-- Opening Marker --

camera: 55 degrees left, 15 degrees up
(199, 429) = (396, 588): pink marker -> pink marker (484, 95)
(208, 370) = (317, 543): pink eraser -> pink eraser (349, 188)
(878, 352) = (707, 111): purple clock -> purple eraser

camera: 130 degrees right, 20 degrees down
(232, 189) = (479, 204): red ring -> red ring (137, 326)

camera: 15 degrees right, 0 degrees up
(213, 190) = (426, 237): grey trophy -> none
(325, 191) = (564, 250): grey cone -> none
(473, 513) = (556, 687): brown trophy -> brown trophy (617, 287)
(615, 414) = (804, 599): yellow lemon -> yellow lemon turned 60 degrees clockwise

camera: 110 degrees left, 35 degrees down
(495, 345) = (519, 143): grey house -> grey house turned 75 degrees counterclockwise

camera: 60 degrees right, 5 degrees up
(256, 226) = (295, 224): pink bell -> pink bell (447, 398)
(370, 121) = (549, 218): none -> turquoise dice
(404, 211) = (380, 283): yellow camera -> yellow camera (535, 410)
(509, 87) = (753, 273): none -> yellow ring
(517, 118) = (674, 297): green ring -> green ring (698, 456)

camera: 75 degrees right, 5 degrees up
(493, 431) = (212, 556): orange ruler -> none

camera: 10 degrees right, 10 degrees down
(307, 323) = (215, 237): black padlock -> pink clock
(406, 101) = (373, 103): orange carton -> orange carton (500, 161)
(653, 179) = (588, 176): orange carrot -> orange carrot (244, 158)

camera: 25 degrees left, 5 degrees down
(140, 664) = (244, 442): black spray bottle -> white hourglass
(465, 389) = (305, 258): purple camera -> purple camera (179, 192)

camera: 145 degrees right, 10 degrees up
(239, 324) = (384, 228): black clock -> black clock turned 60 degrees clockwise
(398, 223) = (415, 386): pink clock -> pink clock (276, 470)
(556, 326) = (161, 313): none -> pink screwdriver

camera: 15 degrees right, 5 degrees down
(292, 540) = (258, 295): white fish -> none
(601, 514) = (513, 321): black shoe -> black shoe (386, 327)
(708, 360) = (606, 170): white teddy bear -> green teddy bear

-- Closing Marker --

- Exercise directions
Starting with the first line of the entries and ending with the line that has "(878, 352) = (707, 111): purple", copy each line exactly and add nothing.

- Result for this exercise
camera: 55 degrees left, 15 degrees up
(199, 429) = (396, 588): pink marker -> pink marker (484, 95)
(208, 370) = (317, 543): pink eraser -> pink eraser (349, 188)
(878, 352) = (707, 111): purple clock -> purple eraser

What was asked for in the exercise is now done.